START Task data
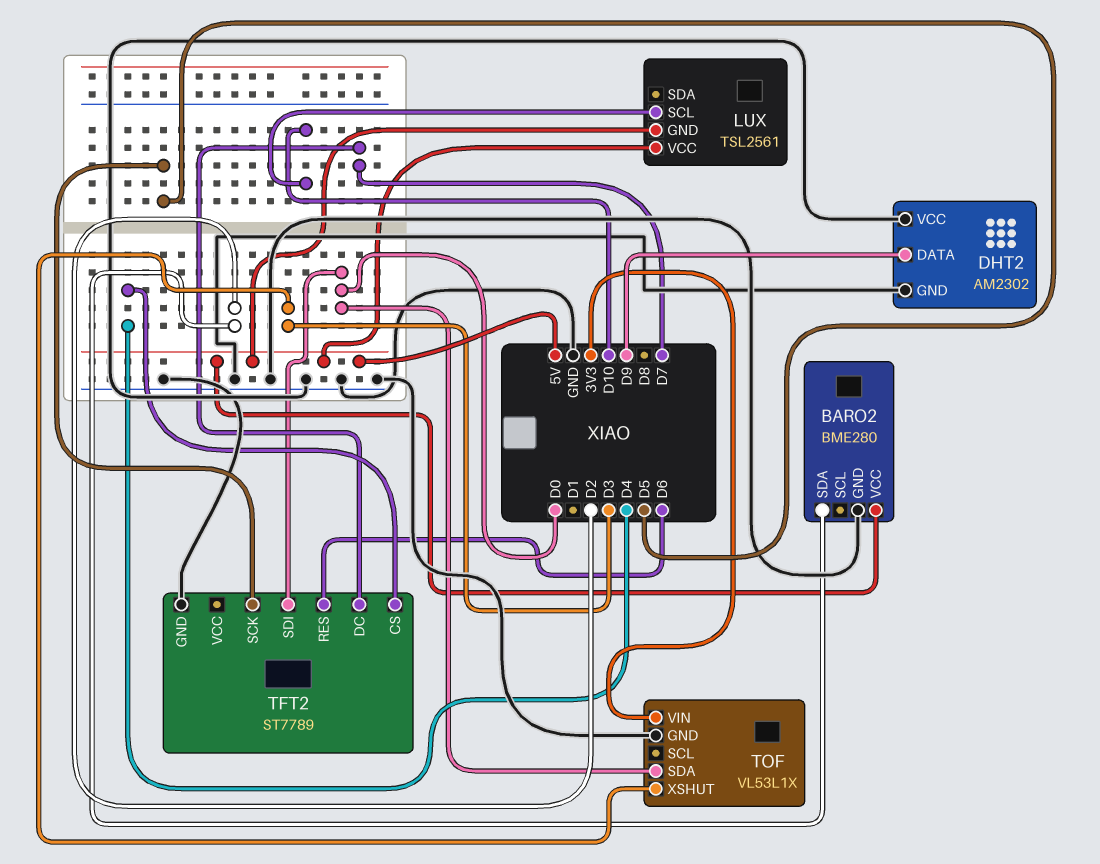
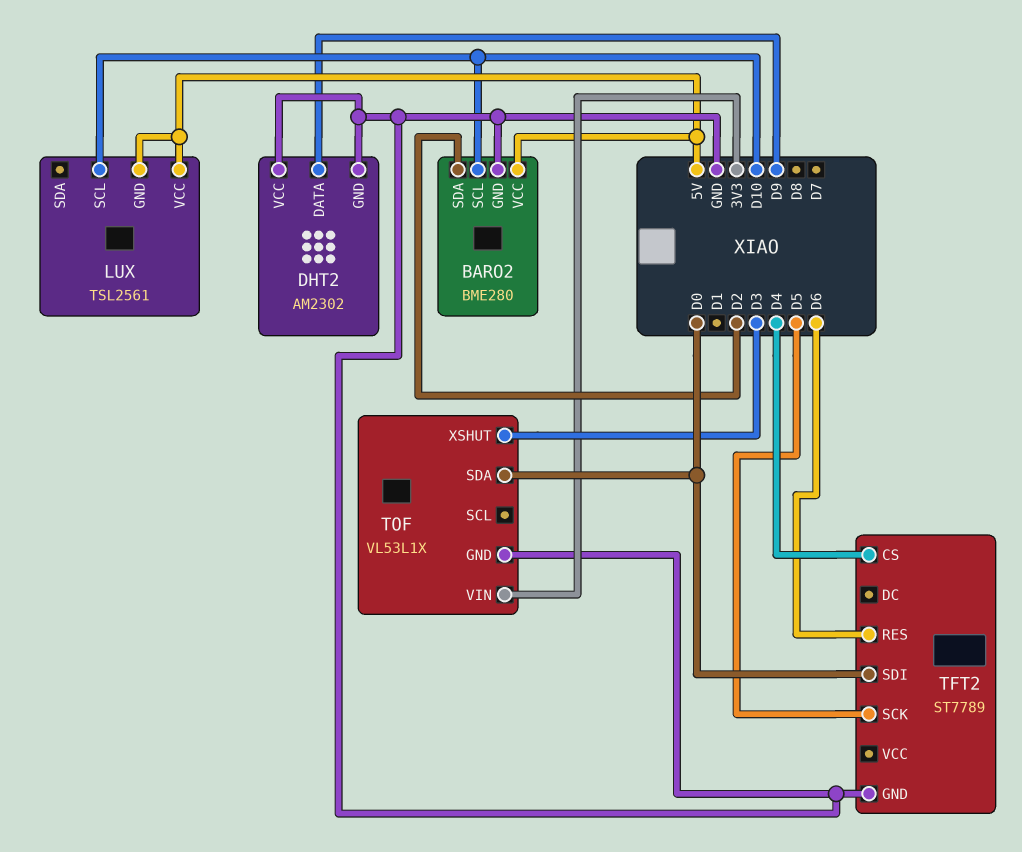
BARO2 pin SCL: none -> D10
TFT2 pin DC: D7 -> none

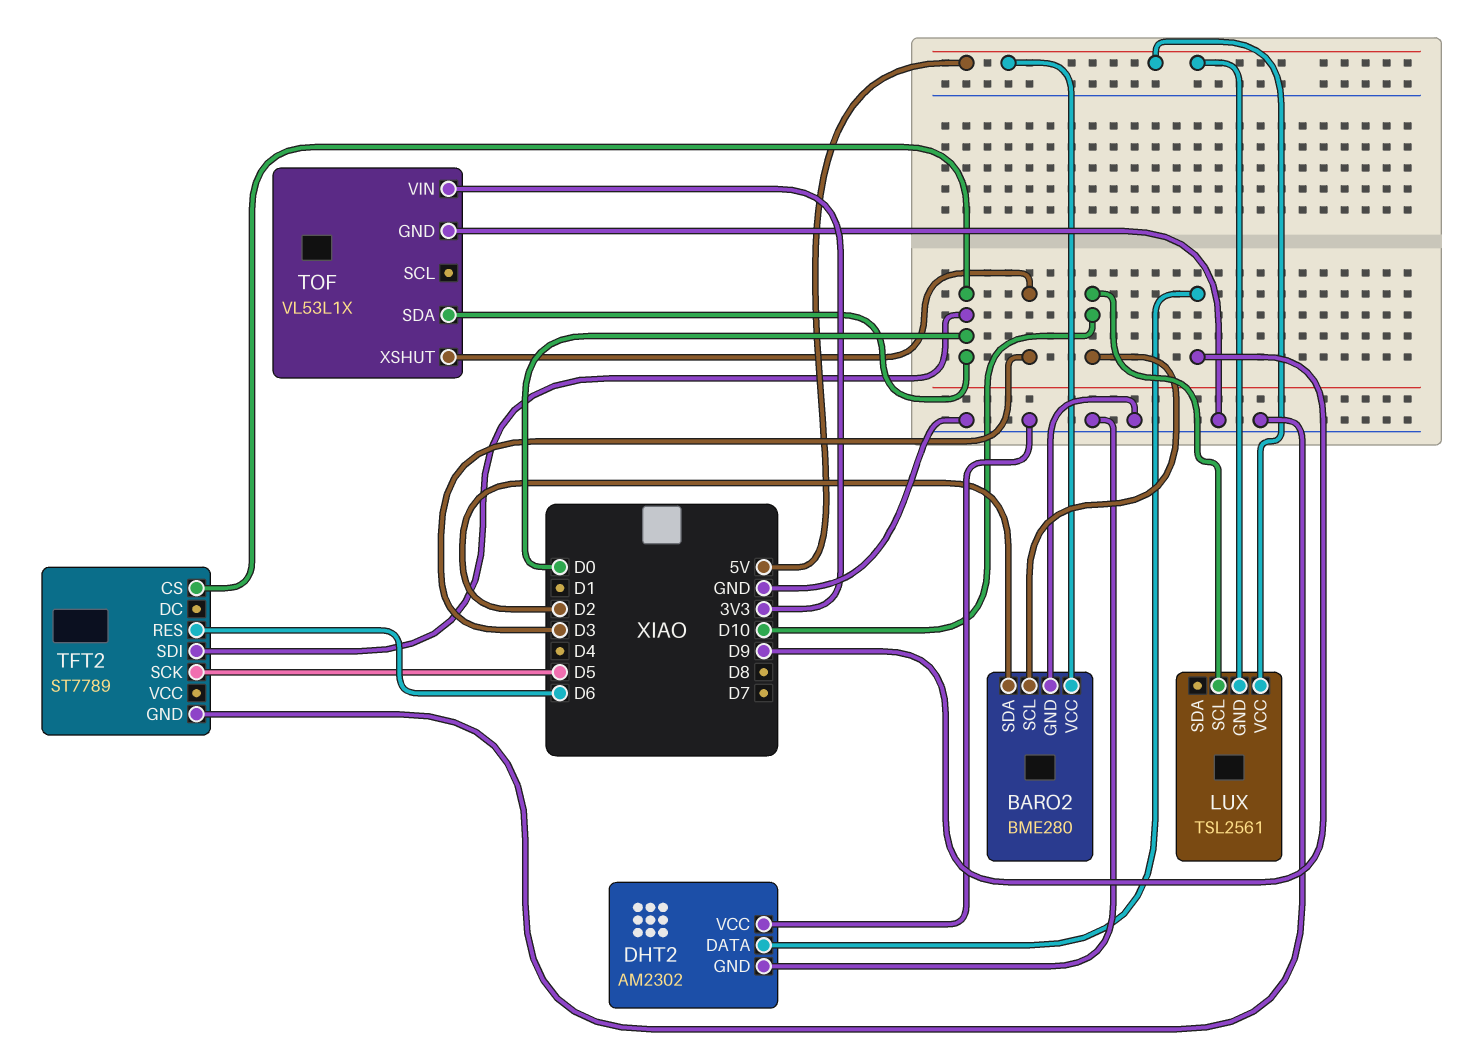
TFT2 pin CS: D4 -> D0

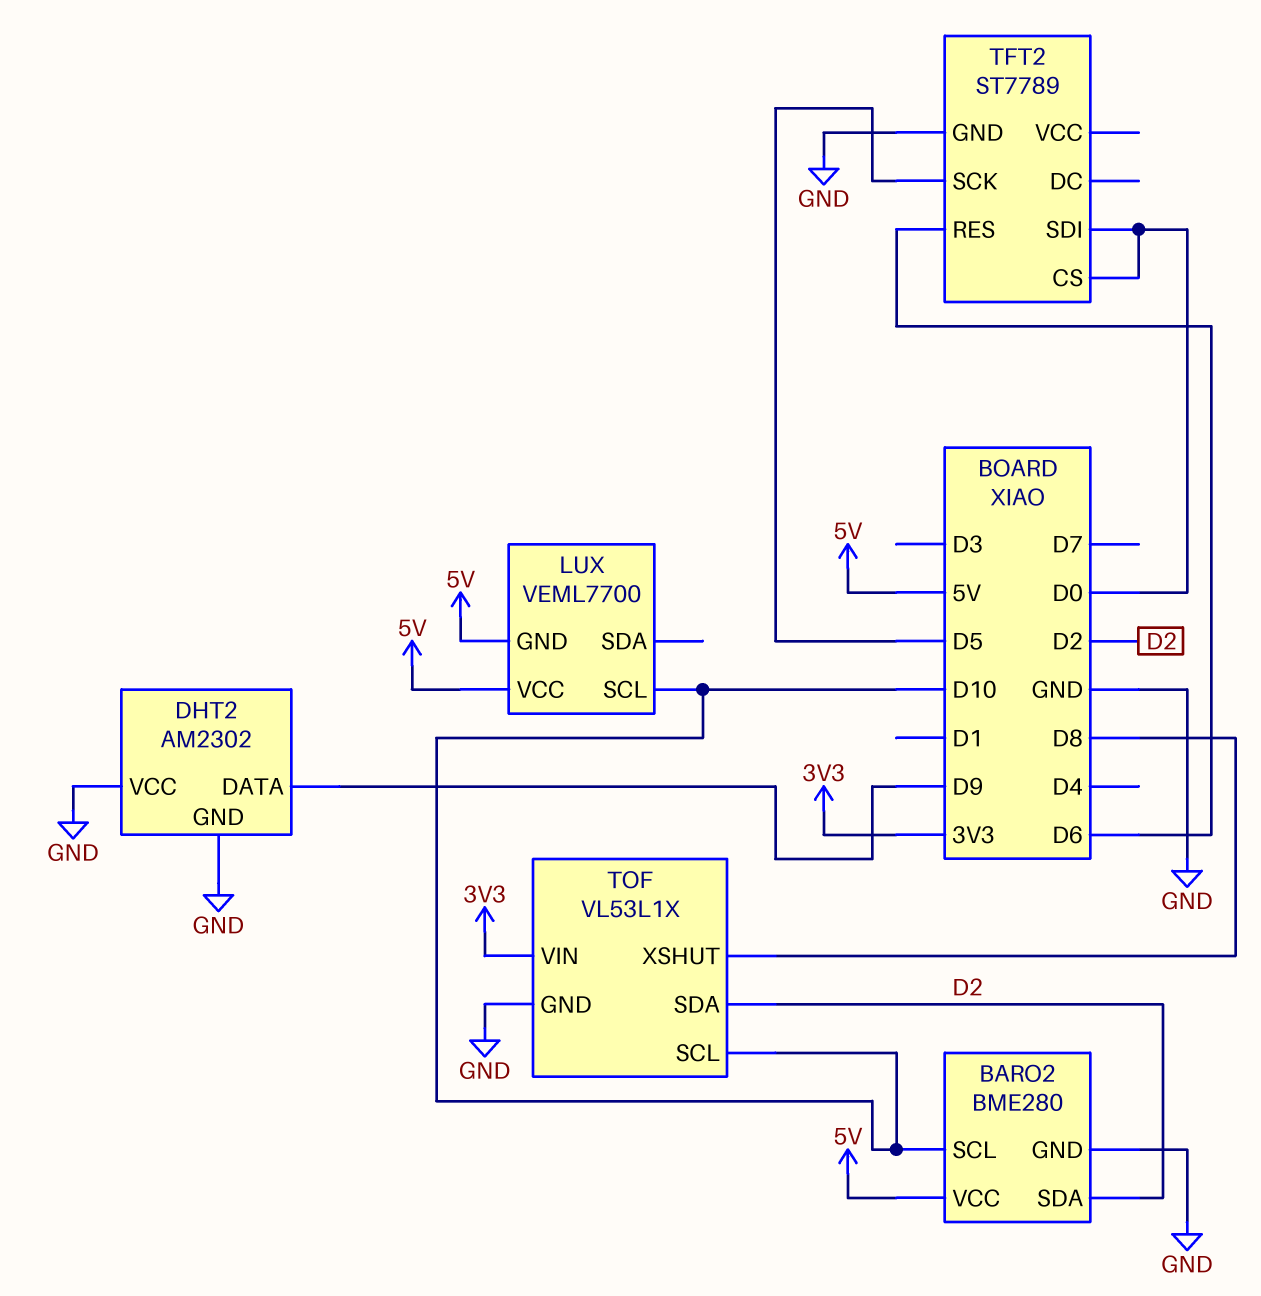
LUX: TSL2561 -> VEML7700
TOF pin SCL: none -> D10
TOF pin SDA: D0 -> D2
TOF pin XSHUT: D3 -> D8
END Task data
→ **Work item**
Copy each of the entries above precisely, and drop whatever pictures they hold.

→ **Exercise response**
BARO2 pin SCL: none -> D10
TFT2 pin DC: D7 -> none

TFT2 pin CS: D4 -> D0

LUX: TSL2561 -> VEML7700
TOF pin SCL: none -> D10
TOF pin SDA: D0 -> D2
TOF pin XSHUT: D3 -> D8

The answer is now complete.